TASK TO COMPLETE
Every entry in the data that follows should come back exactly, pictures aside.

[Colored shape tracking data]
════════════════

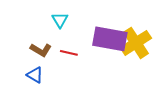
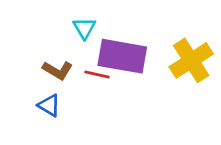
purple rectangle: (110, 39) -> (122, 56), moved

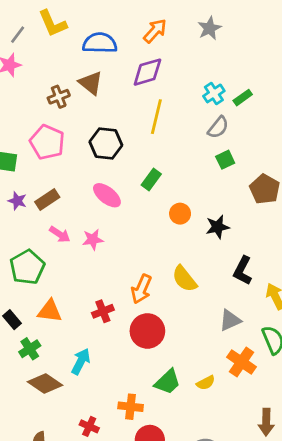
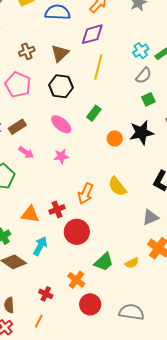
brown triangle: (91, 83) -> (60, 53), moved, turned 36
black star: (217, 227) -> (142, 133), moved, size x1.4
pink star: (93, 240) -> (61, 156), moved
orange triangle: (50, 311) -> (30, 214), moved
red circle: (147, 331) -> (77, 232), moved
orange cross: (131, 407) -> (76, 280), turned 30

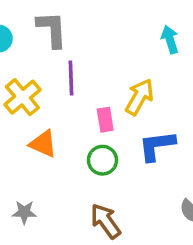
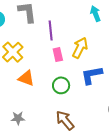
purple line: (71, 78) -> (51, 30), moved
pink rectangle: (105, 120) -> (58, 55), moved

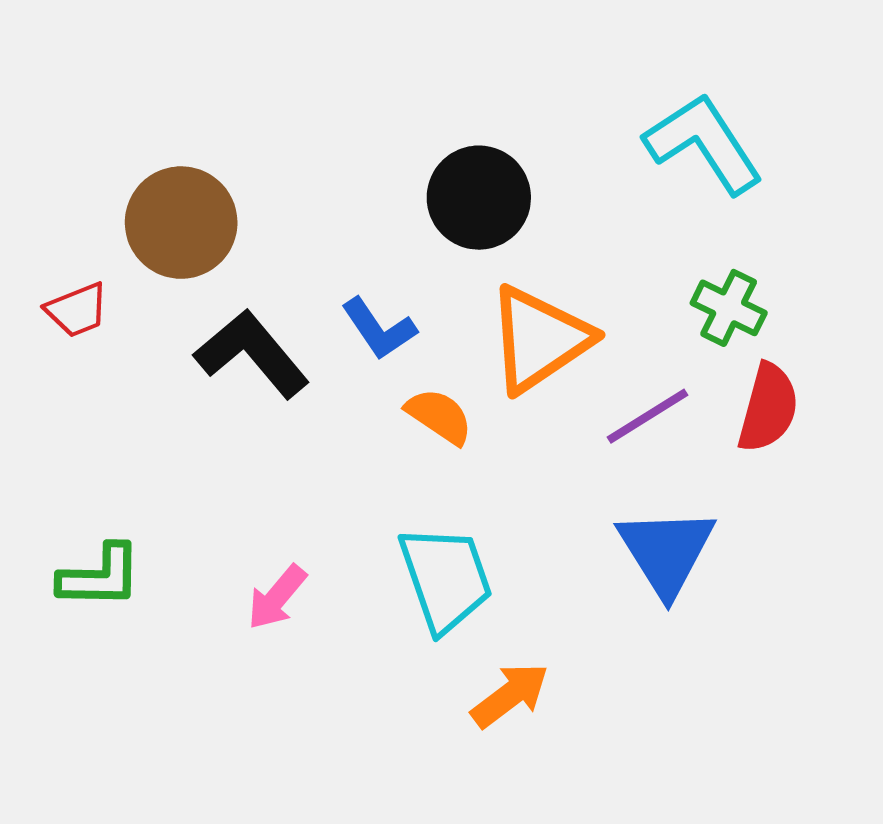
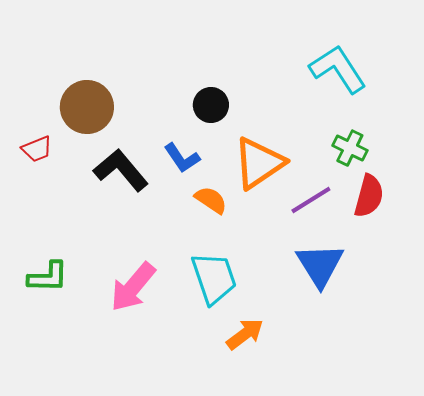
black circle: (479, 198) -> (211, 105), moved, size x0.7
pink arrow: (277, 597) -> (133, 287), size x1.6

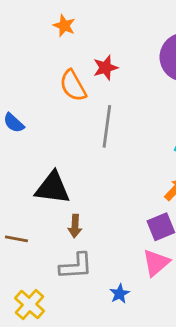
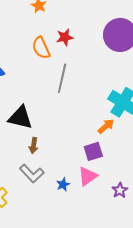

════════════════

YOUR RESPONSE
purple rectangle: (110, 39) -> (122, 56), moved

brown triangle: (91, 83) -> (60, 53), moved, turned 36
black star: (217, 227) -> (142, 133), moved, size x1.4
pink star: (93, 240) -> (61, 156), moved
orange triangle: (50, 311) -> (30, 214), moved
red circle: (147, 331) -> (77, 232), moved
orange cross: (131, 407) -> (76, 280), turned 30

purple line: (71, 78) -> (51, 30), moved
pink rectangle: (105, 120) -> (58, 55), moved

black circle: (479, 198) -> (211, 105), moved, size x0.7
pink arrow: (277, 597) -> (133, 287), size x1.6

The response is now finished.